### WHAT TO PRODUCE
Please write the following entries out once more, exactly.

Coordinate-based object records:
§

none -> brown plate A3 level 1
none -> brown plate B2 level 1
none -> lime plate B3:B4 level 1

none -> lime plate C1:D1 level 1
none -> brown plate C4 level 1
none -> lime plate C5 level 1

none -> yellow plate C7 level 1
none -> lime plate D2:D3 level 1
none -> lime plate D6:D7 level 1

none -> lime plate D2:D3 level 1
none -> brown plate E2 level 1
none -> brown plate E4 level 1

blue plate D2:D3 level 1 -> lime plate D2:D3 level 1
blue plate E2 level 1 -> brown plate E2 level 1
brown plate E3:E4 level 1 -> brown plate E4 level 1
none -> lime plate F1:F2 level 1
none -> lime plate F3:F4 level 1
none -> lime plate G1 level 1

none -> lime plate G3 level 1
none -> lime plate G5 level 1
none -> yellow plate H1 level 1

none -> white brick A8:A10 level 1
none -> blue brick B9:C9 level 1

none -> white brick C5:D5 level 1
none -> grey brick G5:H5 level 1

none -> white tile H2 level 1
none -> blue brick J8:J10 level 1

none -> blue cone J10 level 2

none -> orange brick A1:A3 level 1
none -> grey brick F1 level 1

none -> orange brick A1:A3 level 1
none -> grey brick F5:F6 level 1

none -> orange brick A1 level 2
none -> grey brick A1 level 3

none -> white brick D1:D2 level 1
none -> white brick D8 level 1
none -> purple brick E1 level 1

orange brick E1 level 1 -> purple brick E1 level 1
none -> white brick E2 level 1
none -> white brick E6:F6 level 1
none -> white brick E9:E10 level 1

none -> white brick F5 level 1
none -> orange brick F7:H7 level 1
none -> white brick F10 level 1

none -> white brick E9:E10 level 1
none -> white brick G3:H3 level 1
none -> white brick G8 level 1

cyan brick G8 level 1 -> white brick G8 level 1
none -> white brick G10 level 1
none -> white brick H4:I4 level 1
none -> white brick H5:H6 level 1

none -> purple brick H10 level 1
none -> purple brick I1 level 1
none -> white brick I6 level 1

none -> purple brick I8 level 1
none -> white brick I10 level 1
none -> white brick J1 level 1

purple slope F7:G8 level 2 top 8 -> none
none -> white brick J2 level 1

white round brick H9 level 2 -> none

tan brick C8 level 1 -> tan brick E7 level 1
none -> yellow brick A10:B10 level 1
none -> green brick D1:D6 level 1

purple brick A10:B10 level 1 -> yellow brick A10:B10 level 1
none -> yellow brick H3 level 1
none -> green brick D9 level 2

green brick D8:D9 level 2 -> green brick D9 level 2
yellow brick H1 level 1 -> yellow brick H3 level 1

§

### EXERCISE ANSWER
none -> brown plate A3 level 1
none -> brown plate B2 level 1
none -> lime plate B3:B4 level 1

none -> lime plate C1:D1 level 1
none -> brown plate C4 level 1
none -> lime plate C5 level 1

none -> yellow plate C7 level 1
none -> lime plate D2:D3 level 1
none -> lime plate D6:D7 level 1

none -> lime plate D2:D3 level 1
none -> brown plate E2 level 1
none -> brown plate E4 level 1

blue plate D2:D3 level 1 -> lime plate D2:D3 level 1
blue plate E2 level 1 -> brown plate E2 level 1
brown plate E3:E4 level 1 -> brown plate E4 level 1
none -> lime plate F1:F2 level 1
none -> lime plate F3:F4 level 1
none -> lime plate G1 level 1

none -> lime plate G3 level 1
none -> lime plate G5 level 1
none -> yellow plate H1 level 1

none -> white brick A8:A10 level 1
none -> blue brick B9:C9 level 1

none -> white brick C5:D5 level 1
none -> grey brick G5:H5 level 1

none -> white tile H2 level 1
none -> blue brick J8:J10 level 1

none -> blue cone J10 level 2

none -> orange brick A1:A3 level 1
none -> grey brick F1 level 1

none -> orange brick A1:A3 level 1
none -> grey brick F5:F6 level 1

none -> orange brick A1 level 2
none -> grey brick A1 level 3

none -> white brick D1:D2 level 1
none -> white brick D8 level 1
none -> purple brick E1 level 1

orange brick E1 level 1 -> purple brick E1 level 1
none -> white brick E2 level 1
none -> white brick E6:F6 level 1
none -> white brick E9:E10 level 1

none -> white brick F5 level 1
none -> orange brick F7:H7 level 1
none -> white brick F10 level 1

none -> white brick E9:E10 level 1
none -> white brick G3:H3 level 1
none -> white brick G8 level 1

cyan brick G8 level 1 -> white brick G8 level 1
none -> white brick G10 level 1
none -> white brick H4:I4 level 1
none -> white brick H5:H6 level 1

none -> purple brick H10 level 1
none -> purple brick I1 level 1
none -> white brick I6 level 1

none -> purple brick I8 level 1
none -> white brick I10 level 1
none -> white brick J1 level 1

purple slope F7:G8 level 2 top 8 -> none
none -> white brick J2 level 1

white round brick H9 level 2 -> none

tan brick C8 level 1 -> tan brick E7 level 1
none -> yellow brick A10:B10 level 1
none -> green brick D1:D6 level 1

purple brick A10:B10 level 1 -> yellow brick A10:B10 level 1
none -> yellow brick H3 level 1
none -> green brick D9 level 2

green brick D8:D9 level 2 -> green brick D9 level 2
yellow brick H1 level 1 -> yellow brick H3 level 1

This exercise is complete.